◆ **Exercise goal**
In your copy of the listing below, reproduce each word exactly and include no pictures.

◆ **Records for this exercise**
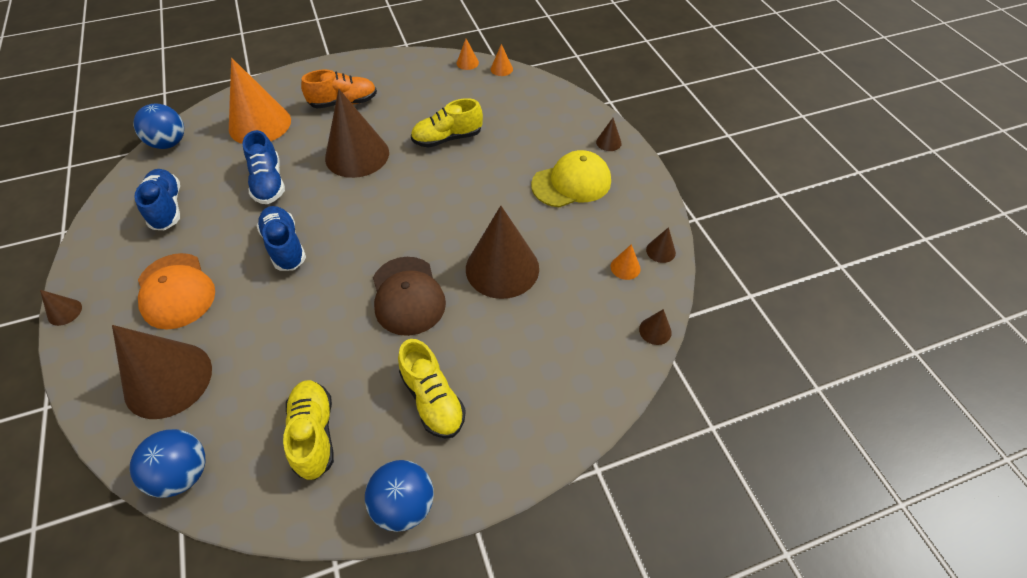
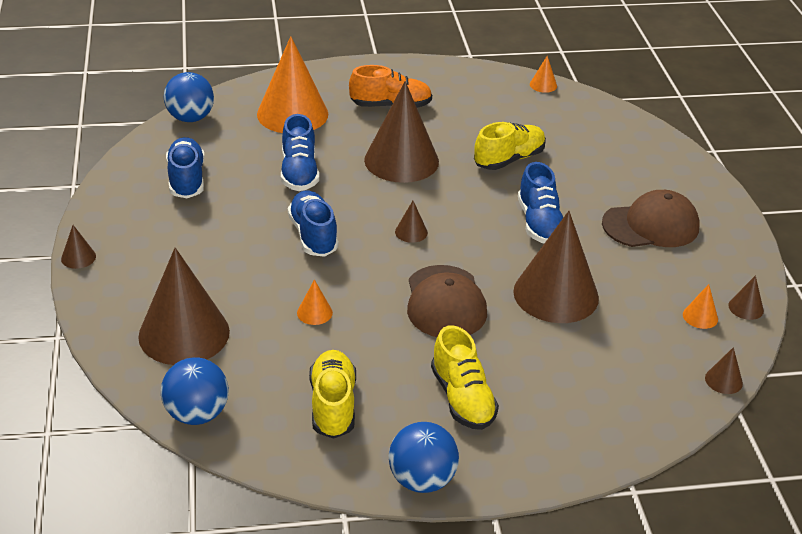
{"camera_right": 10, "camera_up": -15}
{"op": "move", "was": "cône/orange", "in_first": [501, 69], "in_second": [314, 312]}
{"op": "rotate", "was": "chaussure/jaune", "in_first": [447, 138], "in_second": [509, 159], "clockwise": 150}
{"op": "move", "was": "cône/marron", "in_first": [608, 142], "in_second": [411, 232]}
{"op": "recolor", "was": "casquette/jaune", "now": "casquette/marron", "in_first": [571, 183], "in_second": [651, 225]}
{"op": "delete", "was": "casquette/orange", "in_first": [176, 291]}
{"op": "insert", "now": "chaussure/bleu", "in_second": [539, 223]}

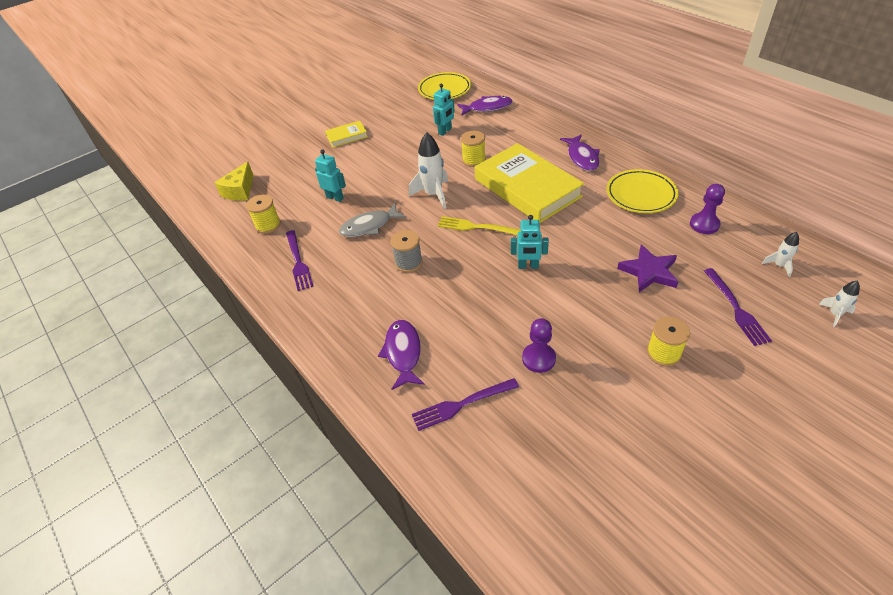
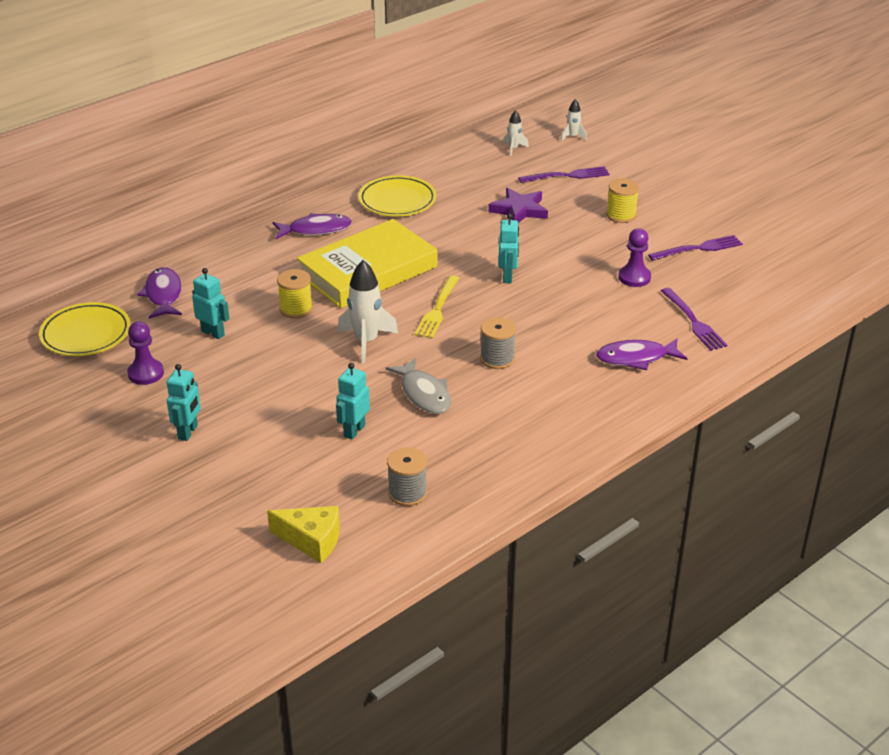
{"camera_right": -95, "camera_up": -10}
{"op": "replace", "was": "livre/jaune", "now": "robot/turquoise", "in_first": [347, 136], "in_second": [188, 432]}
{"op": "move", "was": "pion/violet", "in_first": [704, 224], "in_second": [146, 373]}
{"op": "recolor", "was": "bobine/jaune", "now": "bobine/gris", "in_first": [268, 225], "in_second": [407, 493]}
{"op": "move", "was": "fourchette/violet", "in_first": [298, 262], "in_second": [698, 248]}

◆ **Answer section**
{"camera_right": 10, "camera_up": -15}
{"op": "move", "was": "cône/orange", "in_first": [501, 69], "in_second": [314, 312]}
{"op": "rotate", "was": "chaussure/jaune", "in_first": [447, 138], "in_second": [509, 159], "clockwise": 150}
{"op": "move", "was": "cône/marron", "in_first": [608, 142], "in_second": [411, 232]}
{"op": "recolor", "was": "casquette/jaune", "now": "casquette/marron", "in_first": [571, 183], "in_second": [651, 225]}
{"op": "delete", "was": "casquette/orange", "in_first": [176, 291]}
{"op": "insert", "now": "chaussure/bleu", "in_second": [539, 223]}

{"camera_right": -95, "camera_up": -10}
{"op": "replace", "was": "livre/jaune", "now": "robot/turquoise", "in_first": [347, 136], "in_second": [188, 432]}
{"op": "move", "was": "pion/violet", "in_first": [704, 224], "in_second": [146, 373]}
{"op": "recolor", "was": "bobine/jaune", "now": "bobine/gris", "in_first": [268, 225], "in_second": [407, 493]}
{"op": "move", "was": "fourchette/violet", "in_first": [298, 262], "in_second": [698, 248]}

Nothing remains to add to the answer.